(Dataset entries)
*****

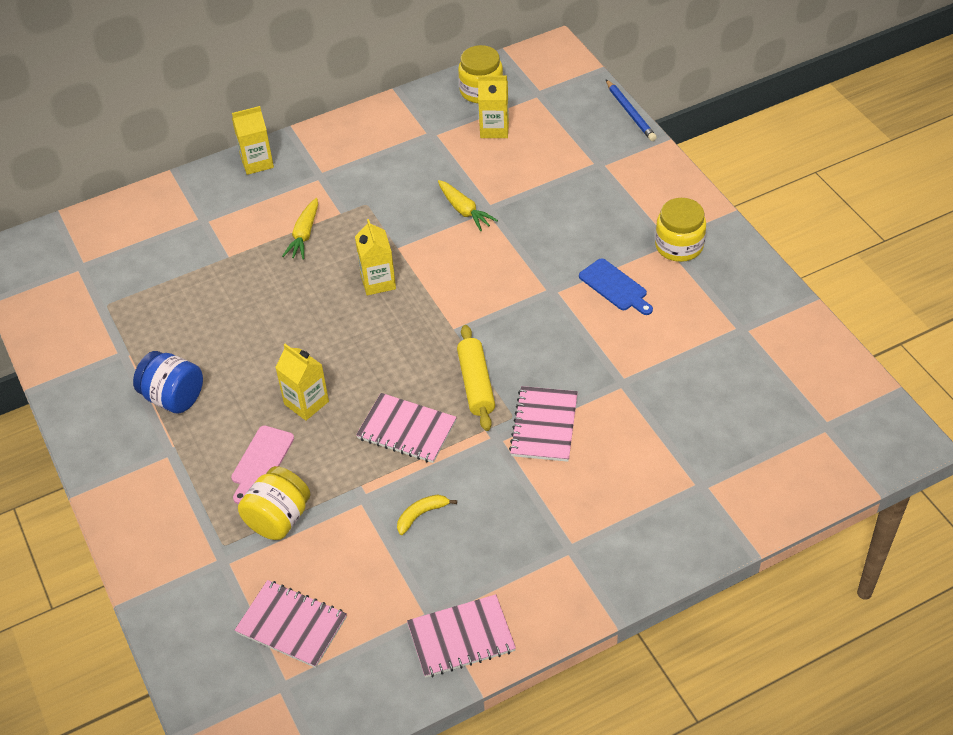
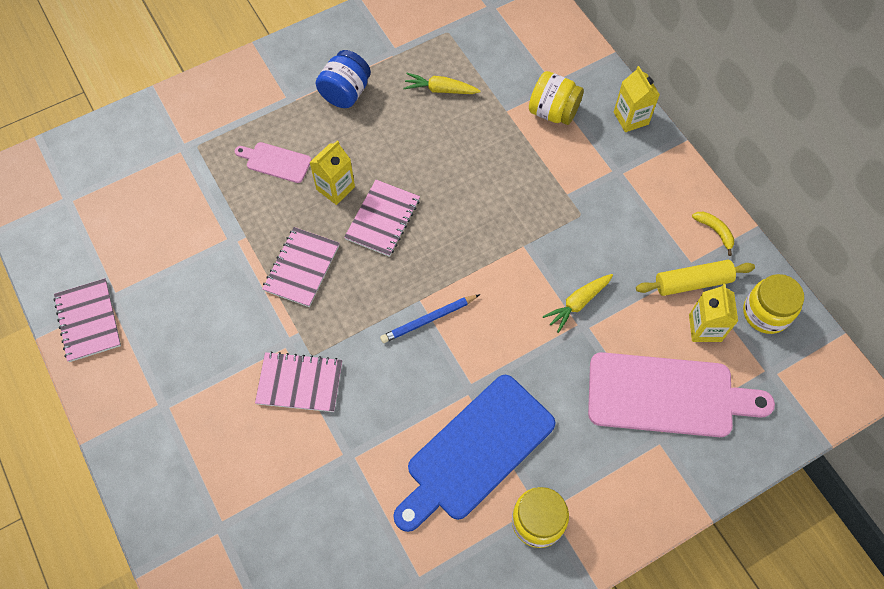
camera: 85 degrees right, 15 degrees up
(278, 519) = (217, 180): yellow jar -> yellow jar (553, 112)
(292, 625) = (118, 200): pink notebook -> pink notebook (383, 219)
(304, 235) = (536, 166): yellow carrot -> yellow carrot (440, 89)
(378, 282) = (478, 232): yellow carton -> none
(421, 515) = (211, 284): yellow banana -> yellow banana (715, 231)
(476, 384) = (351, 322): yellow rolling pin -> yellow rolling pin (692, 282)
(559, 157) = (667, 395): none -> pink cutting board
(615, 287) = (475, 451): blue cutting board -> blue cutting board, size x2.10
(630, 113) = (751, 474): blue pencil -> blue pencil (428, 319)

*****

Each line of the data above must be repeated exactly, images excluded.

camera: 85 degrees right, 15 degrees up
(278, 519) = (217, 180): yellow jar -> yellow jar (553, 112)
(292, 625) = (118, 200): pink notebook -> pink notebook (383, 219)
(304, 235) = (536, 166): yellow carrot -> yellow carrot (440, 89)
(378, 282) = (478, 232): yellow carton -> none
(421, 515) = (211, 284): yellow banana -> yellow banana (715, 231)
(476, 384) = (351, 322): yellow rolling pin -> yellow rolling pin (692, 282)
(559, 157) = (667, 395): none -> pink cutting board
(615, 287) = (475, 451): blue cutting board -> blue cutting board, size x2.10
(630, 113) = (751, 474): blue pencil -> blue pencil (428, 319)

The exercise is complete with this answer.